=== Begin Enclosure ===

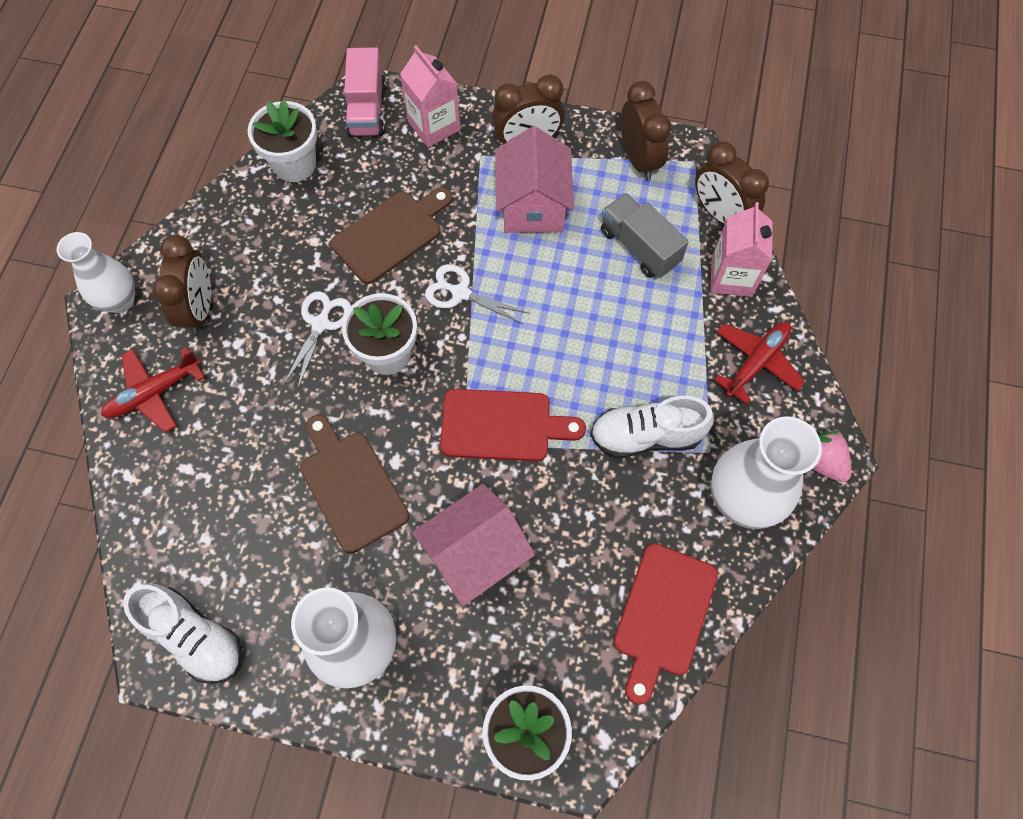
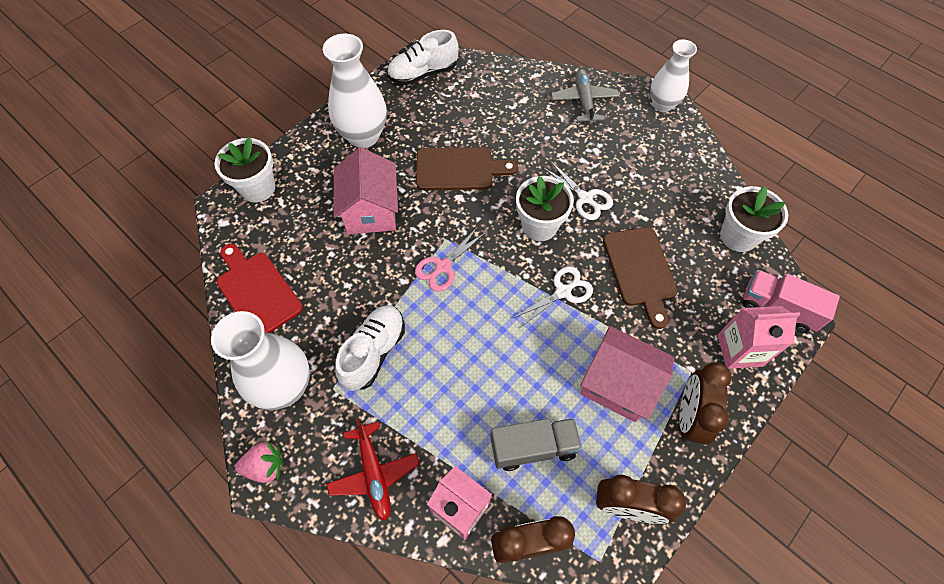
camera: 120 degrees right, 5 degrees down
(154, 393) = (584, 101): red plane -> grey plane
(200, 309) = (634, 140): brown clock -> none
(502, 425) = (443, 266): red cutting board -> pink scissors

=== End Enclosure ===

_Problem description_
All of the data is to be transcribed exactly, with images omitted.

_Solved exercise_
camera: 120 degrees right, 5 degrees down
(154, 393) = (584, 101): red plane -> grey plane
(200, 309) = (634, 140): brown clock -> none
(502, 425) = (443, 266): red cutting board -> pink scissors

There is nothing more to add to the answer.